-------- SOURCE RECORDS --------

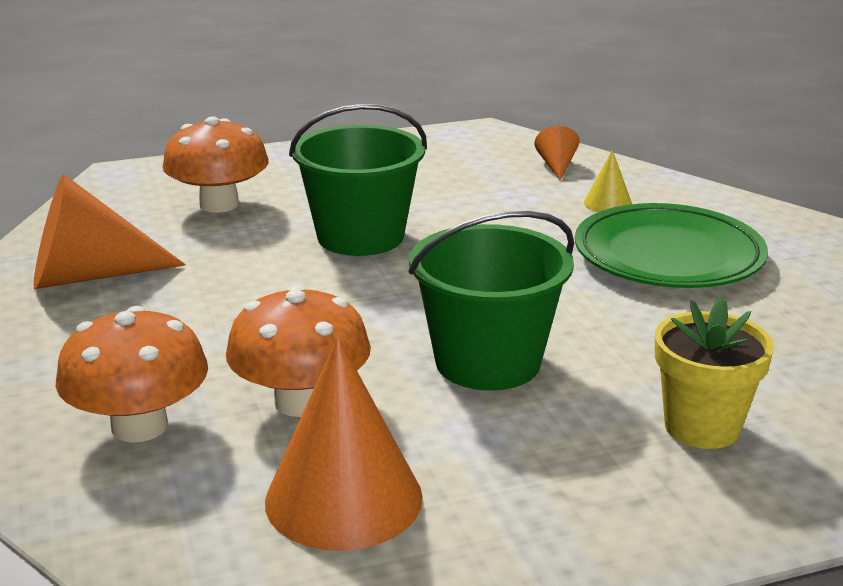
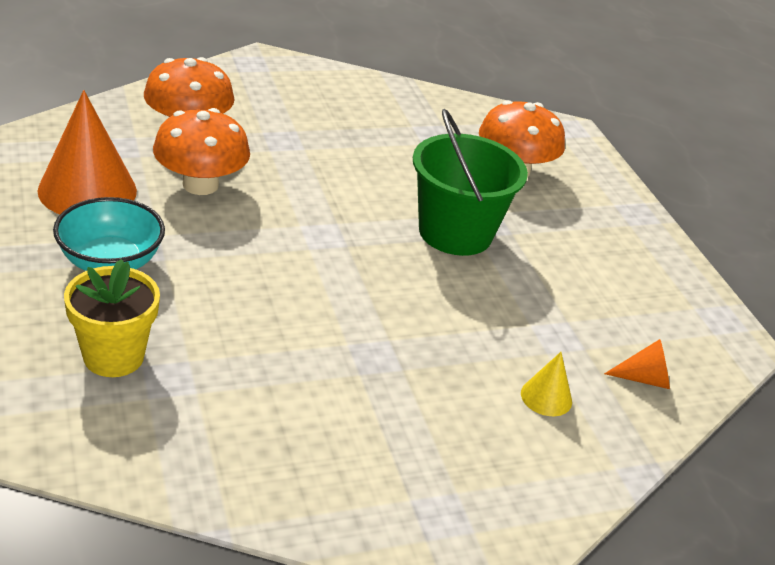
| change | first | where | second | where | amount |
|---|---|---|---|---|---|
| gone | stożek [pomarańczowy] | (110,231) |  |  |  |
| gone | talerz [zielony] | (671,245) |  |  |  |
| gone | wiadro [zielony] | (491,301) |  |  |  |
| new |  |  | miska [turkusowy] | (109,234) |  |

--------

- _WHAT TO DO_: Each record, word for word, should be printed again without its pictures.

- _RESPONSE TO THE EXERCISE_:
| change | first | where | second | where | amount |
|---|---|---|---|---|---|
| gone | stożek [pomarańczowy] | (110,231) |  |  |  |
| gone | talerz [zielony] | (671,245) |  |  |  |
| gone | wiadro [zielony] | (491,301) |  |  |  |
| new |  |  | miska [turkusowy] | (109,234) |  |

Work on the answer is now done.